Task directions>
Line by line, output the data that follows exactly as written.

##########

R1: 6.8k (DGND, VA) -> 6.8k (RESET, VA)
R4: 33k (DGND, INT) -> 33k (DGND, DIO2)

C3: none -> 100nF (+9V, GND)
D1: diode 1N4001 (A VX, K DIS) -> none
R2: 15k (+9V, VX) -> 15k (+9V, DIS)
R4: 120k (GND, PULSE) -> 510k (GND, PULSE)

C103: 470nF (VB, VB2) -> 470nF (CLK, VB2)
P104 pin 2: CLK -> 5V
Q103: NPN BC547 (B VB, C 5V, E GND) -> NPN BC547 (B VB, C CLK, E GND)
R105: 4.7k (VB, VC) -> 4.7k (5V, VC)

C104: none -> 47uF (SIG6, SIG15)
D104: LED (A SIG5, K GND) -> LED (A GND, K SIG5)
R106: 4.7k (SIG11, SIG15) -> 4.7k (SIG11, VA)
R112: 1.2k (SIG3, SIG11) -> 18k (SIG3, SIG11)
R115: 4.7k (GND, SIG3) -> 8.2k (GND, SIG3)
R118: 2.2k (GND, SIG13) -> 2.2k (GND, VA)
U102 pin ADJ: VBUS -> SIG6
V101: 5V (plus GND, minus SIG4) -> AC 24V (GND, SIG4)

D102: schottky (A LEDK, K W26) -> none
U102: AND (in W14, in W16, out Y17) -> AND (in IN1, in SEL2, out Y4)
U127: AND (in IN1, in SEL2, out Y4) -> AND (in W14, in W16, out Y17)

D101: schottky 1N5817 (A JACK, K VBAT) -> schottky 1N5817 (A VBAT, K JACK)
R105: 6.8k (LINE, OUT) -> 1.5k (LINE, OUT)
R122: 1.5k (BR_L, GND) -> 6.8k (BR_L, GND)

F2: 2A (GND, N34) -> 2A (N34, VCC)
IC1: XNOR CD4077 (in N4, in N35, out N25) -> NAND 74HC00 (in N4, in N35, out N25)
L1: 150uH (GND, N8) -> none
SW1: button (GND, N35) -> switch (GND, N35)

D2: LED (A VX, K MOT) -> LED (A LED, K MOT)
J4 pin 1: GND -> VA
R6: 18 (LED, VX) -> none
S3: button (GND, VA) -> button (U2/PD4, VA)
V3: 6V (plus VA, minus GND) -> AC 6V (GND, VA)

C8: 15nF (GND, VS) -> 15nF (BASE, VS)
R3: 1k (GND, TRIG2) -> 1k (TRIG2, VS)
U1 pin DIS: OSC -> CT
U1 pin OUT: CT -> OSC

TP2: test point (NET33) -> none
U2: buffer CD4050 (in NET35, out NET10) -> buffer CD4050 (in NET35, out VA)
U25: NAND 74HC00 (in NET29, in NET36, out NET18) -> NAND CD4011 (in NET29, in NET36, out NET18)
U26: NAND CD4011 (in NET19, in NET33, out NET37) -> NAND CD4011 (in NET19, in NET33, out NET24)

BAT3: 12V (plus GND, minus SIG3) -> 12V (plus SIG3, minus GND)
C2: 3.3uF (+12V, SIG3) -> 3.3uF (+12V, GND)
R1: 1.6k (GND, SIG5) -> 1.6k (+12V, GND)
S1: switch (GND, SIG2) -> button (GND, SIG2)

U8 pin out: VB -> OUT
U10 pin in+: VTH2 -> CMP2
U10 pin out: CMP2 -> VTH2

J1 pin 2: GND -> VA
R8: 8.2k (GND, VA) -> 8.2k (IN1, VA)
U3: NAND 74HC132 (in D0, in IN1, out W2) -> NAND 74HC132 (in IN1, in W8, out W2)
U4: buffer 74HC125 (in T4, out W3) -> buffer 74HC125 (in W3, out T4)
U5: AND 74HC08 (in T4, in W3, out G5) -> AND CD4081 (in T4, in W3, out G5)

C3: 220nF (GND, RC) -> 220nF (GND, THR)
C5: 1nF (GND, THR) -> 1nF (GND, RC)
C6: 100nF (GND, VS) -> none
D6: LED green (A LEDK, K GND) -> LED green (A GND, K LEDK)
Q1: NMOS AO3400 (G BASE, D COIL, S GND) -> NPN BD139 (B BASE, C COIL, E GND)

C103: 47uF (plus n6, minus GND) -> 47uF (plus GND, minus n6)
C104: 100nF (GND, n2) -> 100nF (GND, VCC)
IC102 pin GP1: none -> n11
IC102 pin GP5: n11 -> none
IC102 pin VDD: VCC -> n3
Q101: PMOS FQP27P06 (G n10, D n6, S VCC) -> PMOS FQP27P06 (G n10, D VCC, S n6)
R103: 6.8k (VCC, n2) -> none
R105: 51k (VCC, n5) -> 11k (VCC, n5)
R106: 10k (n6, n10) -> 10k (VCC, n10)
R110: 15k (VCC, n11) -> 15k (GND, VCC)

##########

Your response>
R1: 6.8k (DGND, VA) -> 6.8k (RESET, VA)
R4: 33k (DGND, INT) -> 33k (DGND, DIO2)

C3: none -> 100nF (+9V, GND)
D1: diode 1N4001 (A VX, K DIS) -> none
R2: 15k (+9V, VX) -> 15k (+9V, DIS)
R4: 120k (GND, PULSE) -> 510k (GND, PULSE)

C103: 470nF (VB, VB2) -> 470nF (CLK, VB2)
P104 pin 2: CLK -> 5V
Q103: NPN BC547 (B VB, C 5V, E GND) -> NPN BC547 (B VB, C CLK, E GND)
R105: 4.7k (VB, VC) -> 4.7k (5V, VC)

C104: none -> 47uF (SIG6, SIG15)
D104: LED (A SIG5, K GND) -> LED (A GND, K SIG5)
R106: 4.7k (SIG11, SIG15) -> 4.7k (SIG11, VA)
R112: 1.2k (SIG3, SIG11) -> 18k (SIG3, SIG11)
R115: 4.7k (GND, SIG3) -> 8.2k (GND, SIG3)
R118: 2.2k (GND, SIG13) -> 2.2k (GND, VA)
U102 pin ADJ: VBUS -> SIG6
V101: 5V (plus GND, minus SIG4) -> AC 24V (GND, SIG4)

D102: schottky (A LEDK, K W26) -> none
U102: AND (in W14, in W16, out Y17) -> AND (in IN1, in SEL2, out Y4)
U127: AND (in IN1, in SEL2, out Y4) -> AND (in W14, in W16, out Y17)

D101: schottky 1N5817 (A JACK, K VBAT) -> schottky 1N5817 (A VBAT, K JACK)
R105: 6.8k (LINE, OUT) -> 1.5k (LINE, OUT)
R122: 1.5k (BR_L, GND) -> 6.8k (BR_L, GND)

F2: 2A (GND, N34) -> 2A (N34, VCC)
IC1: XNOR CD4077 (in N4, in N35, out N25) -> NAND 74HC00 (in N4, in N35, out N25)
L1: 150uH (GND, N8) -> none
SW1: button (GND, N35) -> switch (GND, N35)

D2: LED (A VX, K MOT) -> LED (A LED, K MOT)
J4 pin 1: GND -> VA
R6: 18 (LED, VX) -> none
S3: button (GND, VA) -> button (U2/PD4, VA)
V3: 6V (plus VA, minus GND) -> AC 6V (GND, VA)

C8: 15nF (GND, VS) -> 15nF (BASE, VS)
R3: 1k (GND, TRIG2) -> 1k (TRIG2, VS)
U1 pin DIS: OSC -> CT
U1 pin OUT: CT -> OSC

TP2: test point (NET33) -> none
U2: buffer CD4050 (in NET35, out NET10) -> buffer CD4050 (in NET35, out VA)
U25: NAND 74HC00 (in NET29, in NET36, out NET18) -> NAND CD4011 (in NET29, in NET36, out NET18)
U26: NAND CD4011 (in NET19, in NET33, out NET37) -> NAND CD4011 (in NET19, in NET33, out NET24)

BAT3: 12V (plus GND, minus SIG3) -> 12V (plus SIG3, minus GND)
C2: 3.3uF (+12V, SIG3) -> 3.3uF (+12V, GND)
R1: 1.6k (GND, SIG5) -> 1.6k (+12V, GND)
S1: switch (GND, SIG2) -> button (GND, SIG2)

U8 pin out: VB -> OUT
U10 pin in+: VTH2 -> CMP2
U10 pin out: CMP2 -> VTH2

J1 pin 2: GND -> VA
R8: 8.2k (GND, VA) -> 8.2k (IN1, VA)
U3: NAND 74HC132 (in D0, in IN1, out W2) -> NAND 74HC132 (in IN1, in W8, out W2)
U4: buffer 74HC125 (in T4, out W3) -> buffer 74HC125 (in W3, out T4)
U5: AND 74HC08 (in T4, in W3, out G5) -> AND CD4081 (in T4, in W3, out G5)

C3: 220nF (GND, RC) -> 220nF (GND, THR)
C5: 1nF (GND, THR) -> 1nF (GND, RC)
C6: 100nF (GND, VS) -> none
D6: LED green (A LEDK, K GND) -> LED green (A GND, K LEDK)
Q1: NMOS AO3400 (G BASE, D COIL, S GND) -> NPN BD139 (B BASE, C COIL, E GND)

C103: 47uF (plus n6, minus GND) -> 47uF (plus GND, minus n6)
C104: 100nF (GND, n2) -> 100nF (GND, VCC)
IC102 pin GP1: none -> n11
IC102 pin GP5: n11 -> none
IC102 pin VDD: VCC -> n3
Q101: PMOS FQP27P06 (G n10, D n6, S VCC) -> PMOS FQP27P06 (G n10, D VCC, S n6)
R103: 6.8k (VCC, n2) -> none
R105: 51k (VCC, n5) -> 11k (VCC, n5)
R106: 10k (n6, n10) -> 10k (VCC, n10)
R110: 15k (VCC, n11) -> 15k (GND, VCC)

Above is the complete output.